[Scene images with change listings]
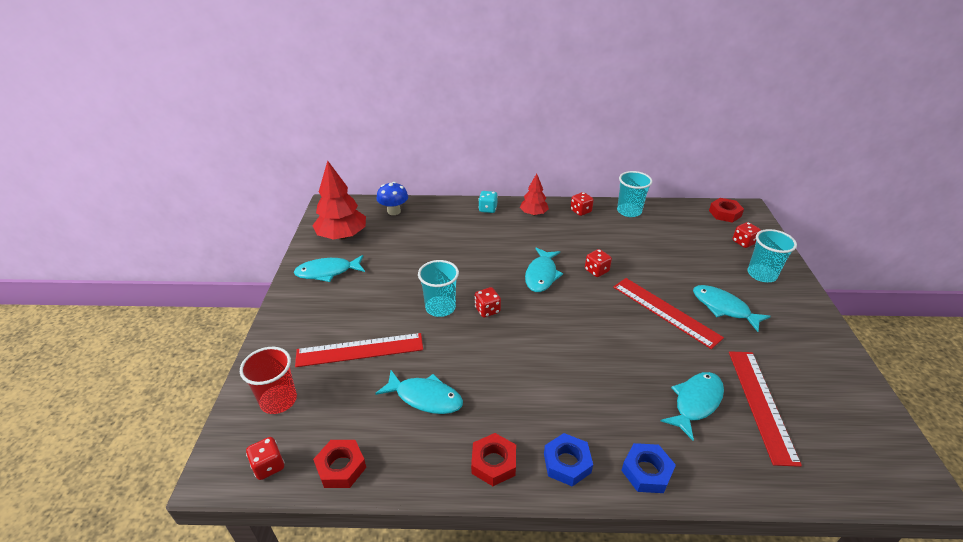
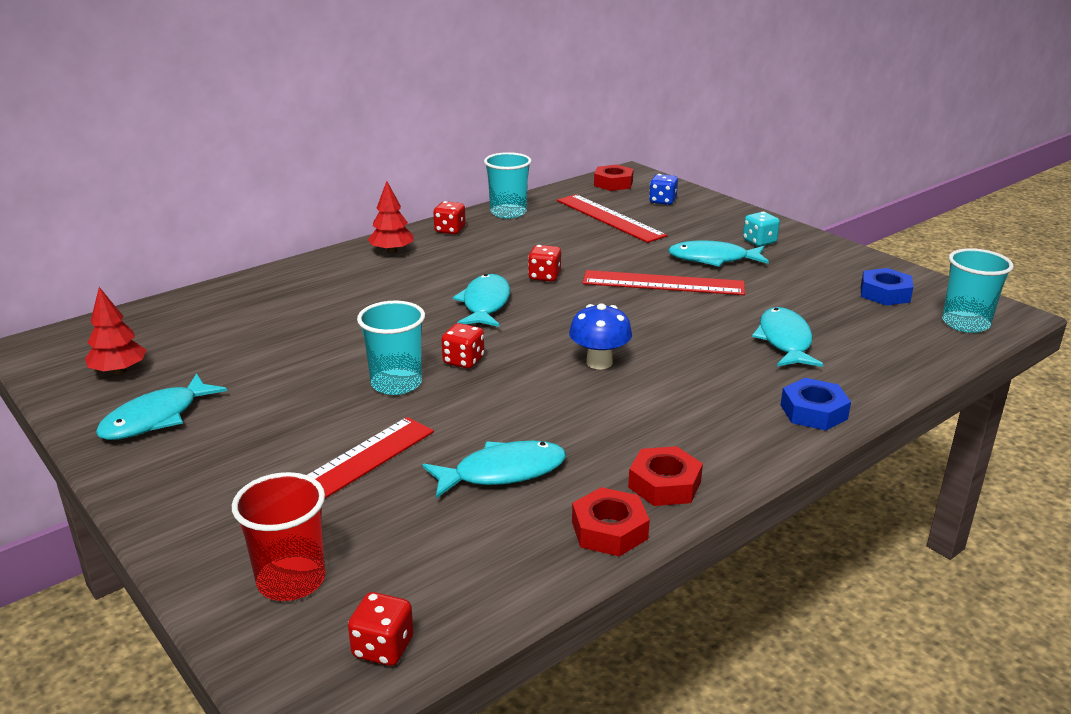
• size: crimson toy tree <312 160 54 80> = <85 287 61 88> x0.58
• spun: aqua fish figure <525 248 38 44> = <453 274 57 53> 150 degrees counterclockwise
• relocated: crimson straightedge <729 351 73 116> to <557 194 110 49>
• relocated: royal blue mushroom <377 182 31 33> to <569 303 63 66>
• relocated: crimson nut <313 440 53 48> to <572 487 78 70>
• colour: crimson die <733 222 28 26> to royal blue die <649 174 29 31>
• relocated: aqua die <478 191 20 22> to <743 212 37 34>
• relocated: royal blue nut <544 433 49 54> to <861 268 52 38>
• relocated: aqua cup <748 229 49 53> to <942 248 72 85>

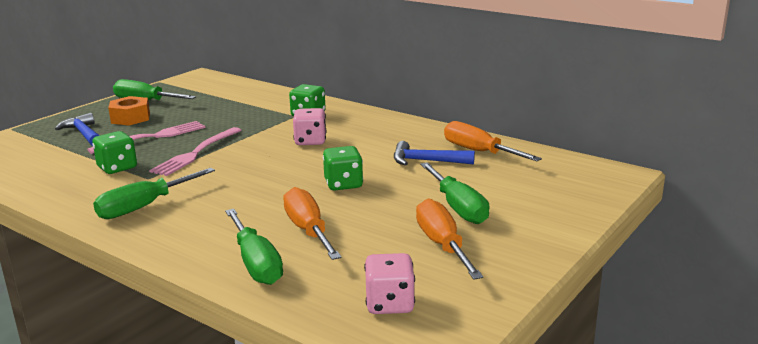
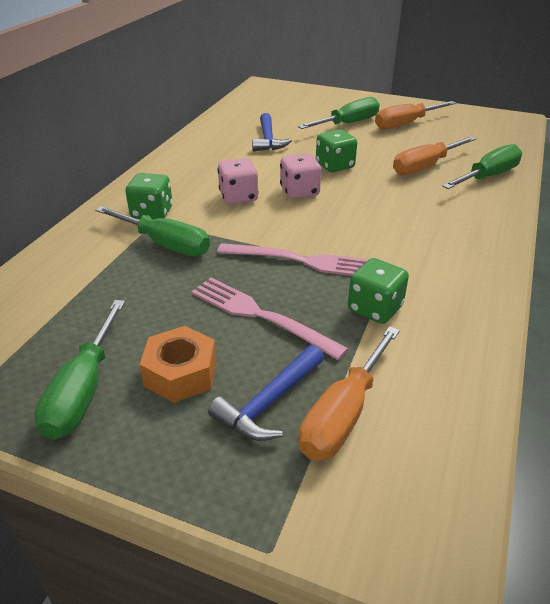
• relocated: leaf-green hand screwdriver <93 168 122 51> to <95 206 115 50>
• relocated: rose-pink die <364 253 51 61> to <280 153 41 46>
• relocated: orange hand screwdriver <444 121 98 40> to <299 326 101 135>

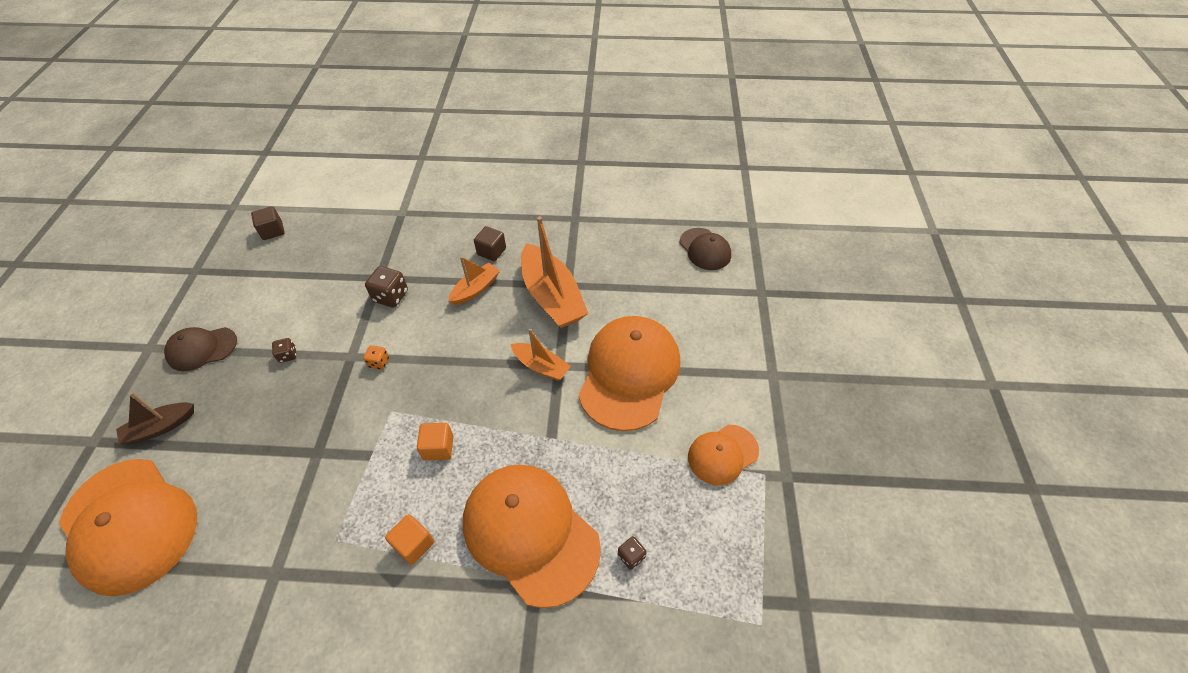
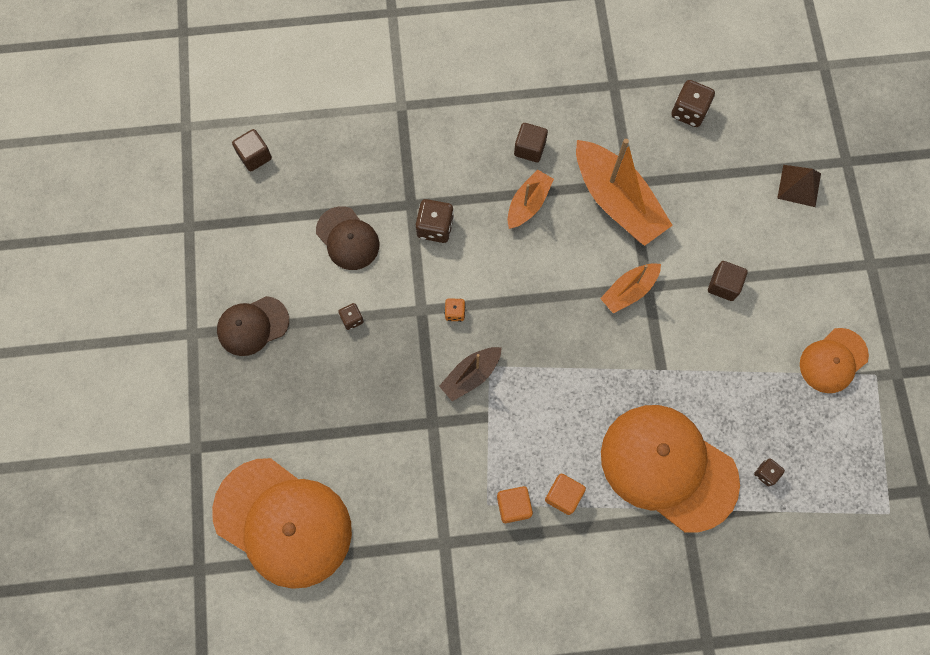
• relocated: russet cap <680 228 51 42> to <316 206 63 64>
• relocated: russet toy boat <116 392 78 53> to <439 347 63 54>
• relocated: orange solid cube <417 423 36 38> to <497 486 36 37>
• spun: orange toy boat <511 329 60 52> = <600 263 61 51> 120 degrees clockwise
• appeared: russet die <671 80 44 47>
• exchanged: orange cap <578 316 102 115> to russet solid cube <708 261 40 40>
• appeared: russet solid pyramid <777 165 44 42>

Work to complete:
Determine which lines above include the word "cube", and report those lines in full.

Answer to the exercise:
• relocated: orange solid cube <417 423 36 38> to <497 486 36 37>
• exchanged: orange cap <578 316 102 115> to russet solid cube <708 261 40 40>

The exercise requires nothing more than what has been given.